▸ **Problem details**
Copy every one of the following rows word for word, keeping each line in its original order and form.

▸ **Input material**
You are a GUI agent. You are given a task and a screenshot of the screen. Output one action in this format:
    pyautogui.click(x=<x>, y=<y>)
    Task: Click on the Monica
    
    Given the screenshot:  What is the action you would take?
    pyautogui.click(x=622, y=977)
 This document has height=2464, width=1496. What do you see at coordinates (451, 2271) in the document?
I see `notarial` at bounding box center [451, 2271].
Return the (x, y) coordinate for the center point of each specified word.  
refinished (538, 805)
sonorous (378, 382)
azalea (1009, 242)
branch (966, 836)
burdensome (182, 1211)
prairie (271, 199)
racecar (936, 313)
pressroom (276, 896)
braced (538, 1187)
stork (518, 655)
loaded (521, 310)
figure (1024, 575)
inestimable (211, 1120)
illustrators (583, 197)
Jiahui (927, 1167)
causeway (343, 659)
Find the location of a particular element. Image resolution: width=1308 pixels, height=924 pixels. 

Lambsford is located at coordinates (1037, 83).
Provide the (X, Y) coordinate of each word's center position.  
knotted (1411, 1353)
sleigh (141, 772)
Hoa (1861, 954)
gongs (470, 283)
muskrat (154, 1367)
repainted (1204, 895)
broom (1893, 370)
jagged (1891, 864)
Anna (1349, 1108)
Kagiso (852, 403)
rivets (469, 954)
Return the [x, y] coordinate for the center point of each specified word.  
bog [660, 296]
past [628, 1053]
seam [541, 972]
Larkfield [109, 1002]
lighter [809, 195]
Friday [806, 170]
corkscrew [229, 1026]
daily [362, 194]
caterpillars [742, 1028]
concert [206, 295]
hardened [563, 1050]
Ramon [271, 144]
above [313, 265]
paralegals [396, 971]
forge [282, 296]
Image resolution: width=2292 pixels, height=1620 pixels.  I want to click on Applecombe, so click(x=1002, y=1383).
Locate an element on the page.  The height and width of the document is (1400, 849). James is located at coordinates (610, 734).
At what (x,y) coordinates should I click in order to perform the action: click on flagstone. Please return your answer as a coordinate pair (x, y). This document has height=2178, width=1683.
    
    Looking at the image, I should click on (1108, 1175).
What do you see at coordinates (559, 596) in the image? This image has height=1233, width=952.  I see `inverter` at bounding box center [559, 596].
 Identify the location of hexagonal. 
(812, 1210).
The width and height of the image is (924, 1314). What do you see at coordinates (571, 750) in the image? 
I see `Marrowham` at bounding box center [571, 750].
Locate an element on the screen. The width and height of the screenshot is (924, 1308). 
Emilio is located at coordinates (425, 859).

▸ **Solution for this task**
You are a GUI agent. You are given a task and a screenshot of the screen. Output one action in this format:
    pyautogui.click(x=<x>, y=<y>)
    Task: Click on the Monica
    
    Given the screenshot:  What is the action you would take?
    pyautogui.click(x=622, y=977)
 This document has height=2464, width=1496. What do you see at coordinates (451, 2271) in the document?
I see `notarial` at bounding box center [451, 2271].
Return the (x, y) coordinate for the center point of each specified word.  
refinished (538, 805)
sonorous (378, 382)
azalea (1009, 242)
branch (966, 836)
burdensome (182, 1211)
prairie (271, 199)
racecar (936, 313)
pressroom (276, 896)
braced (538, 1187)
stork (518, 655)
loaded (521, 310)
figure (1024, 575)
inestimable (211, 1120)
illustrators (583, 197)
Jiahui (927, 1167)
causeway (343, 659)
Find the location of a particular element. Image resolution: width=1308 pixels, height=924 pixels. 

Lambsford is located at coordinates (1037, 83).
Provide the (X, Y) coordinate of each word's center position.  
knotted (1411, 1353)
sleigh (141, 772)
Hoa (1861, 954)
gongs (470, 283)
muskrat (154, 1367)
repainted (1204, 895)
broom (1893, 370)
jagged (1891, 864)
Anna (1349, 1108)
Kagiso (852, 403)
rivets (469, 954)
Return the [x, y] coordinate for the center point of each specified word.  
bog [660, 296]
past [628, 1053]
seam [541, 972]
Larkfield [109, 1002]
lighter [809, 195]
Friday [806, 170]
corkscrew [229, 1026]
daily [362, 194]
caterpillars [742, 1028]
concert [206, 295]
hardened [563, 1050]
Ramon [271, 144]
above [313, 265]
paralegals [396, 971]
forge [282, 296]
Image resolution: width=2292 pixels, height=1620 pixels.  I want to click on Applecombe, so click(x=1002, y=1383).
Locate an element on the page.  The height and width of the document is (1400, 849). James is located at coordinates (610, 734).
At what (x,y) coordinates should I click in order to perform the action: click on flagstone. Please return your answer as a coordinate pair (x, y). This document has height=2178, width=1683.
    
    Looking at the image, I should click on (1108, 1175).
What do you see at coordinates (559, 596) in the image? This image has height=1233, width=952.  I see `inverter` at bounding box center [559, 596].
 Identify the location of hexagonal. 
(812, 1210).
The width and height of the image is (924, 1314). What do you see at coordinates (571, 750) in the image? 
I see `Marrowham` at bounding box center [571, 750].
Locate an element on the screen. The width and height of the screenshot is (924, 1308). 
Emilio is located at coordinates (425, 859).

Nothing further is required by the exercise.